# [Problem statement]
Write out each record exactly as it stands. No pictures belong in the copy.

# [Working data]
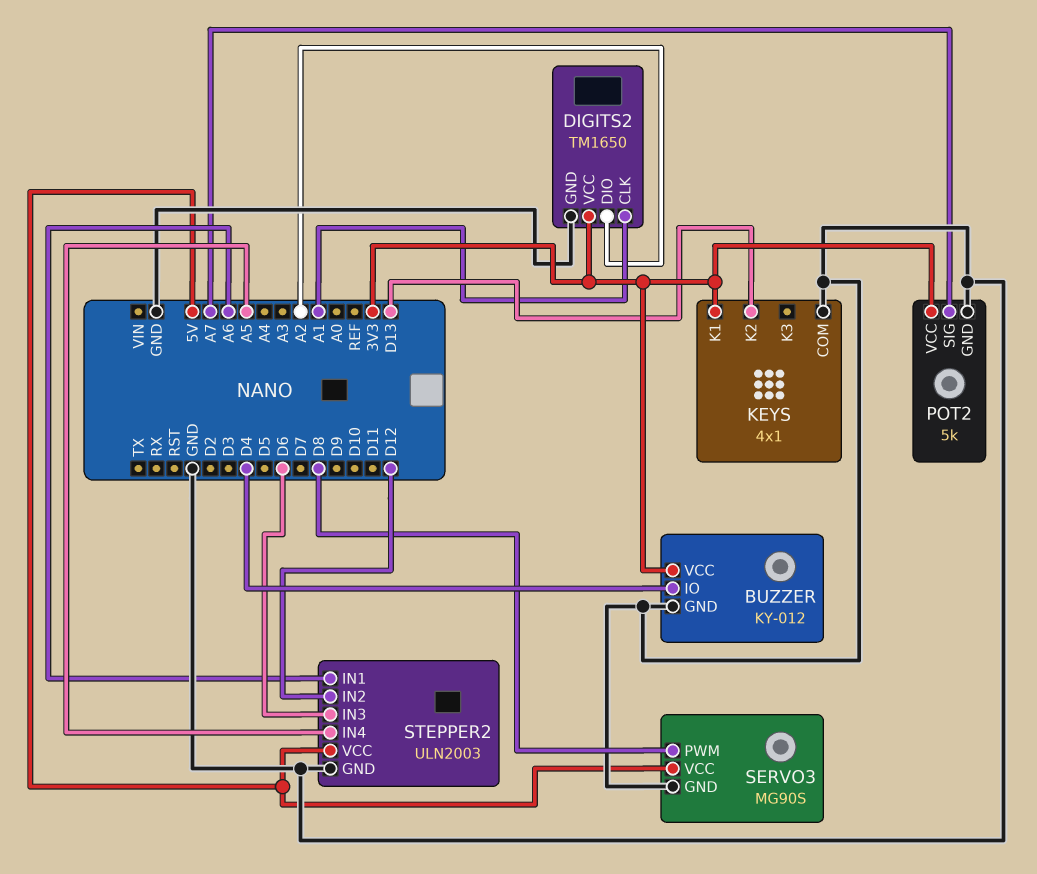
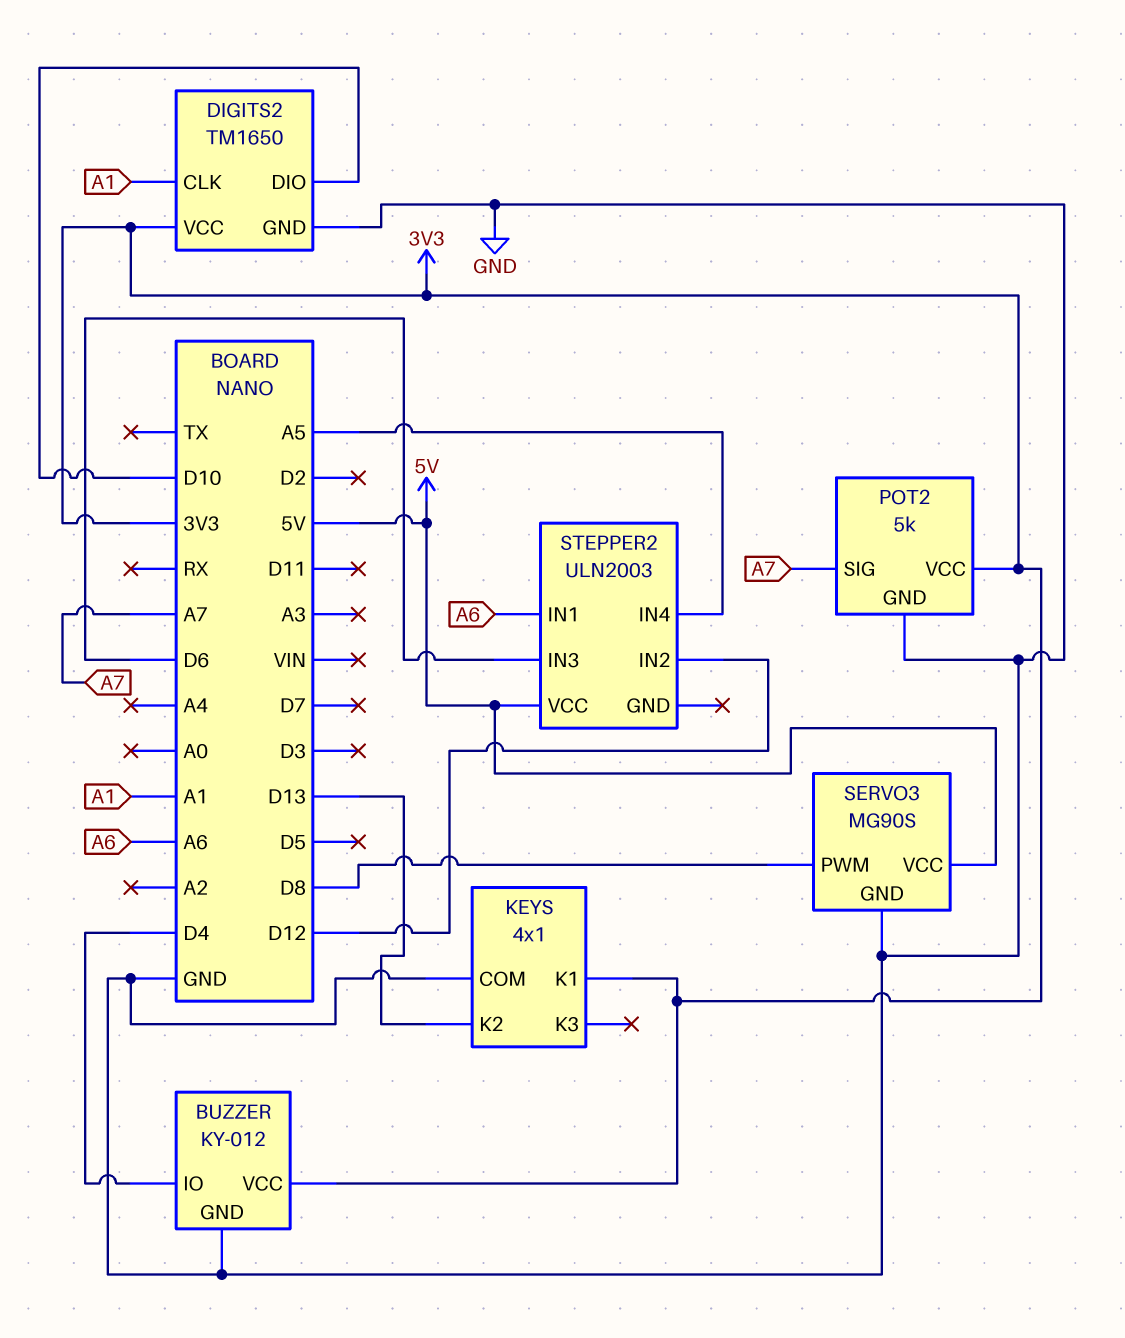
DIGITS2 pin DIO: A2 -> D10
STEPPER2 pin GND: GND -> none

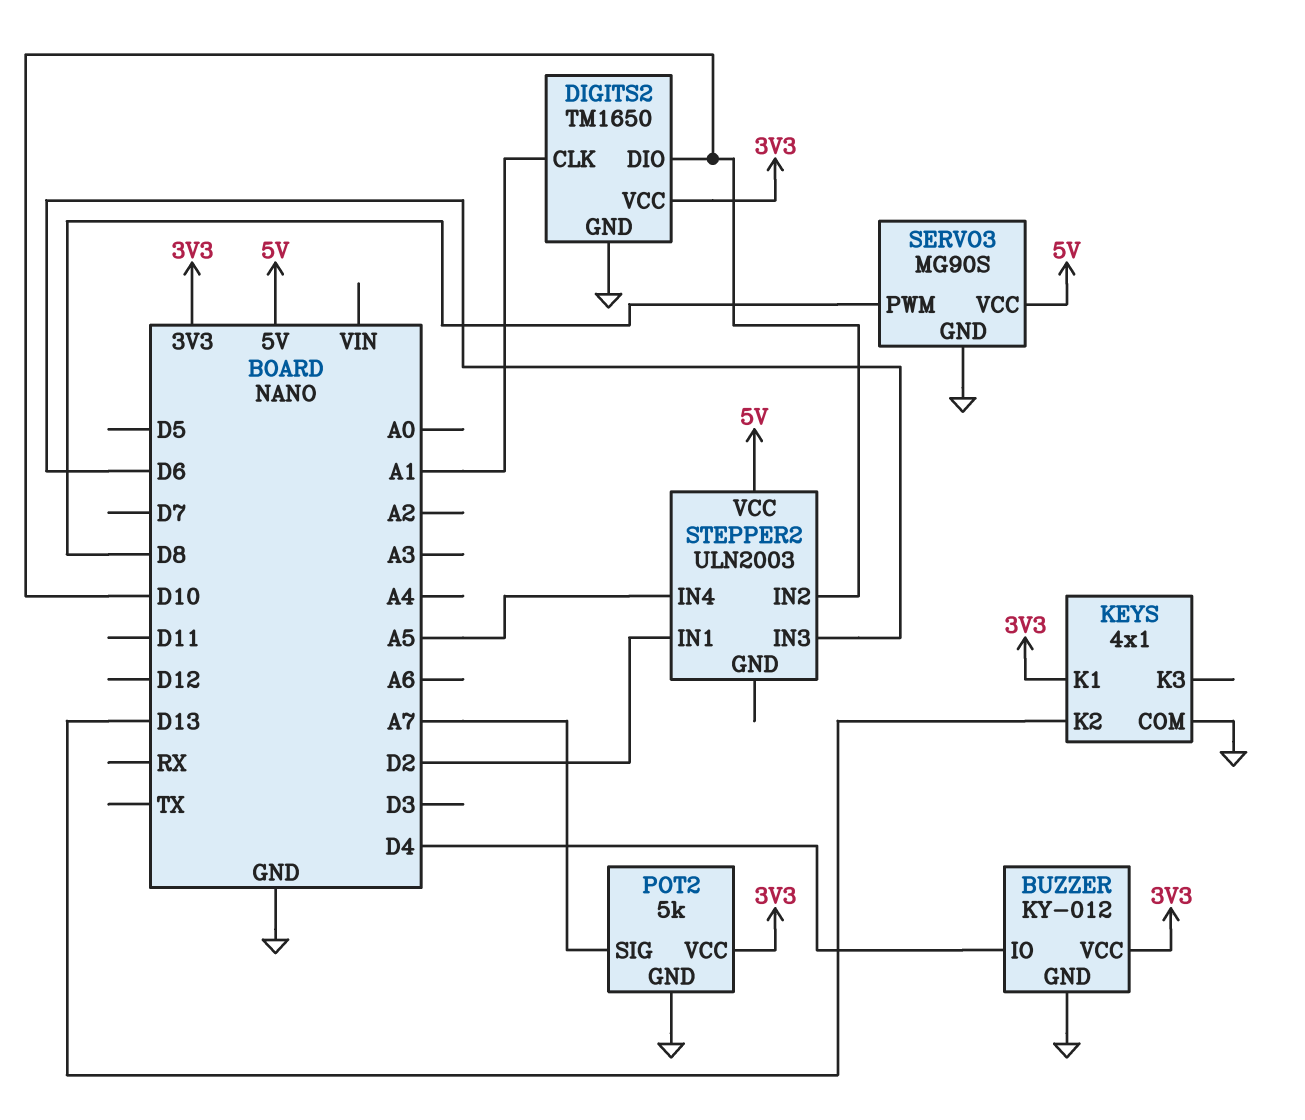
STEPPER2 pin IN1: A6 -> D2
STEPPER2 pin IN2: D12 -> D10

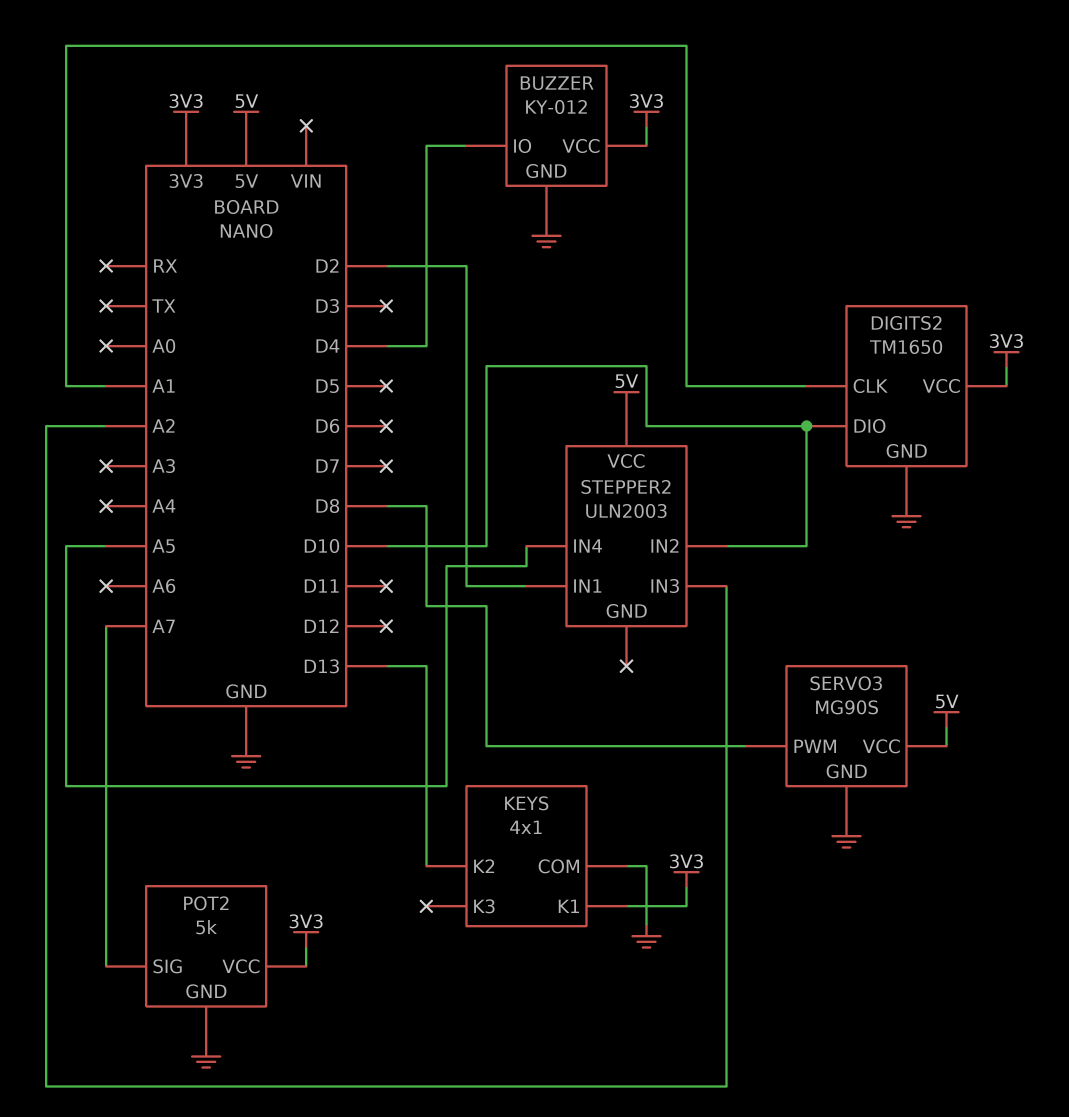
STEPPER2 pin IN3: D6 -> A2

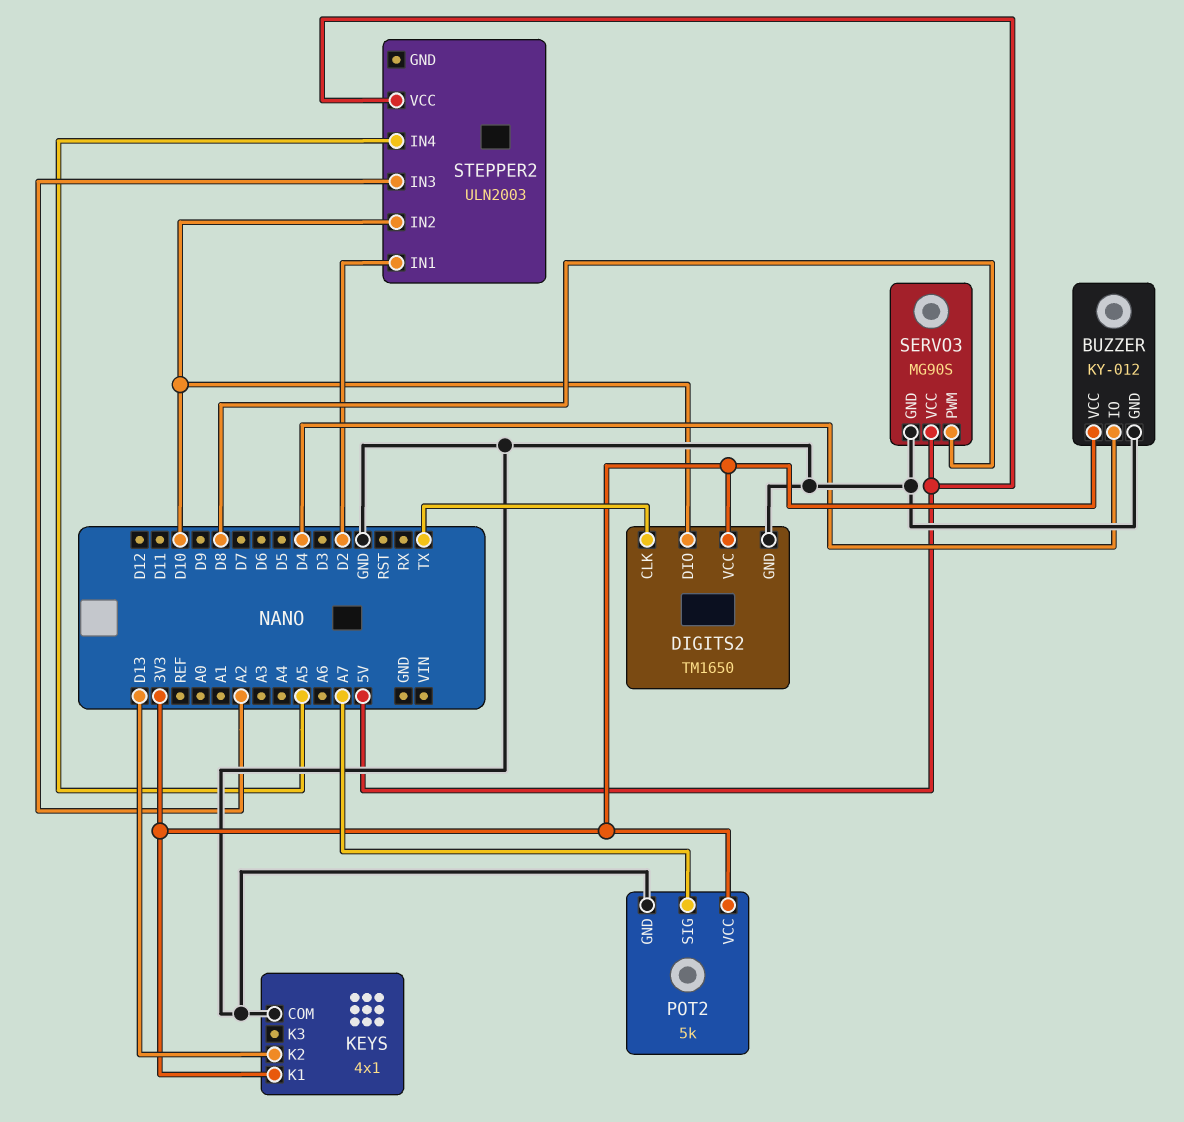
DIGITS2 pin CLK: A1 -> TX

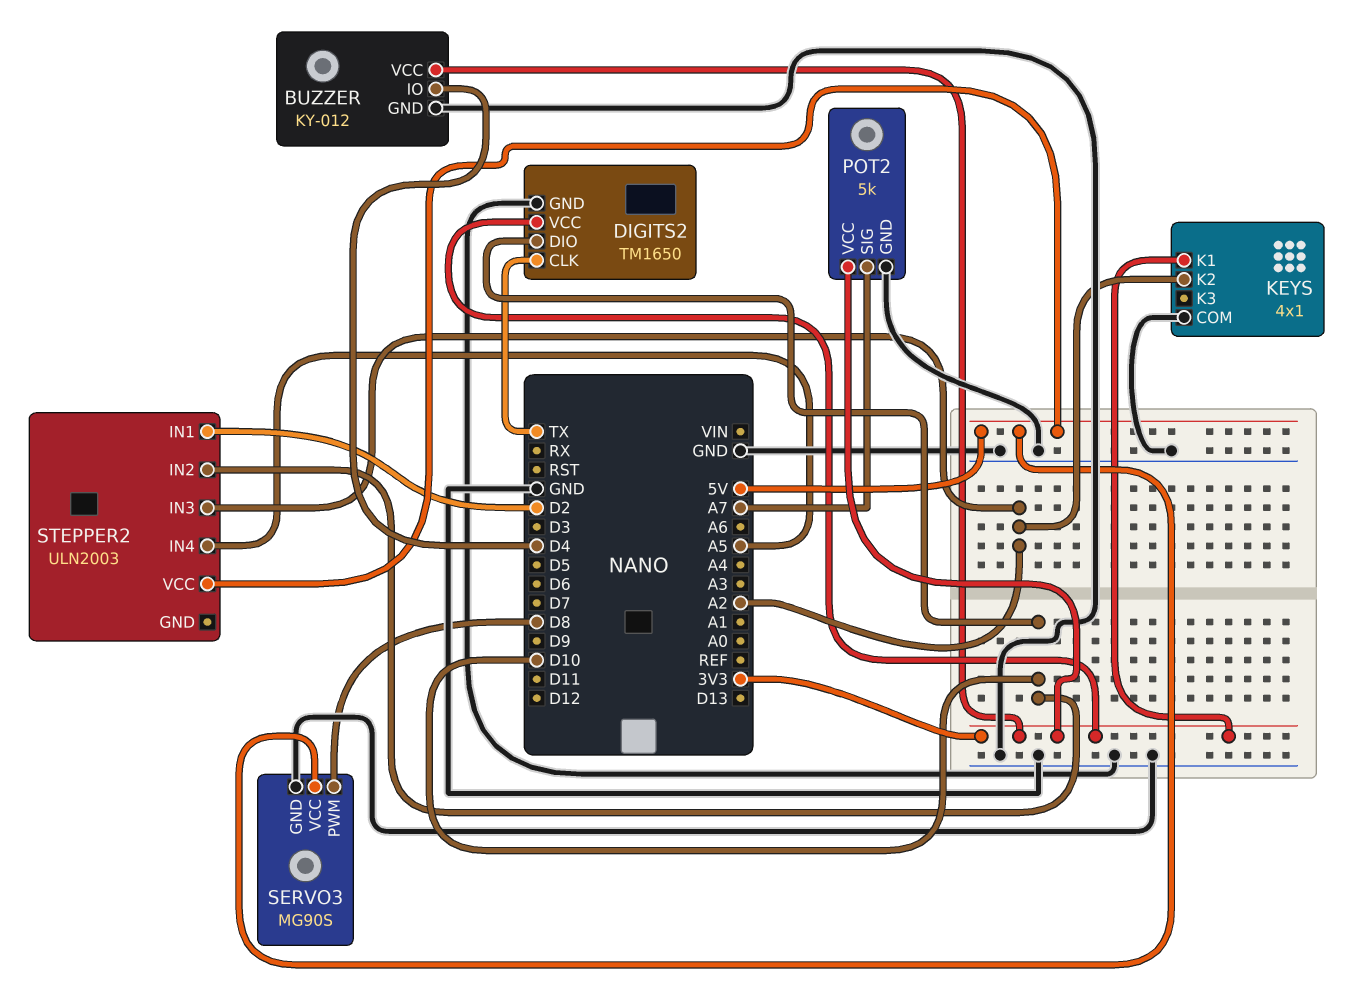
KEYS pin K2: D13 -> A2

# [Task response]
DIGITS2 pin DIO: A2 -> D10
STEPPER2 pin GND: GND -> none

STEPPER2 pin IN1: A6 -> D2
STEPPER2 pin IN2: D12 -> D10

STEPPER2 pin IN3: D6 -> A2

DIGITS2 pin CLK: A1 -> TX

KEYS pin K2: D13 -> A2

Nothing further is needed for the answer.